──────── Provided records ────────

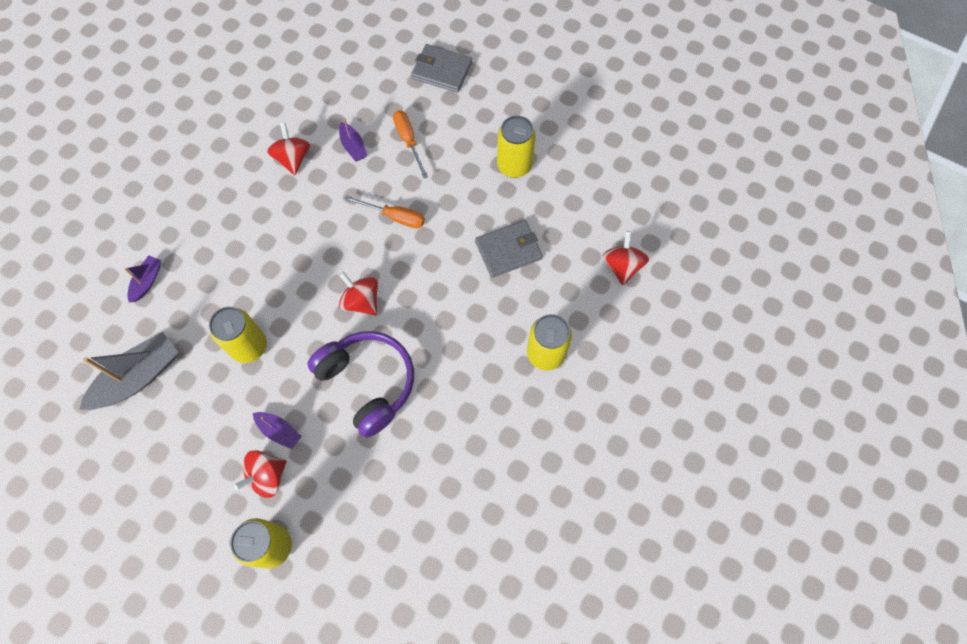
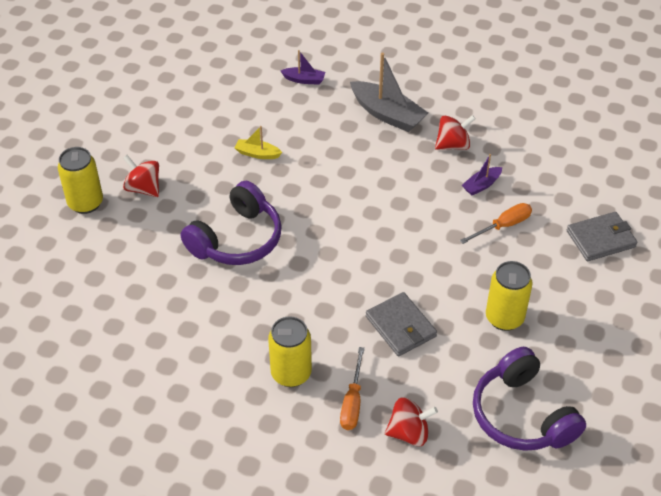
camera: 80 degrees right, 20 degrees down
(138, 377) = (218, 94): grey boat -> grey boat (387, 114)
(249, 346) = (257, 154): yellow can -> yellow boat
(279, 431) = (184, 188): purple boat -> none
(361, 301) = (317, 220): red spinning top -> none
(395, 217) = (413, 229): orange screwdriver -> orange screwdriver (352, 402)
(442, 71) = (600, 239): grey wallet -> grey wallet turned 60 degrees clockwise
(615, 177) = (522, 415): none -> purple headphones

────────

Write the "(279, 431) = (184, 188): purple boat -> none" line and all later lines exactly. Stop at the end of the data.

(279, 431) = (184, 188): purple boat -> none
(361, 301) = (317, 220): red spinning top -> none
(395, 217) = (413, 229): orange screwdriver -> orange screwdriver (352, 402)
(442, 71) = (600, 239): grey wallet -> grey wallet turned 60 degrees clockwise
(615, 177) = (522, 415): none -> purple headphones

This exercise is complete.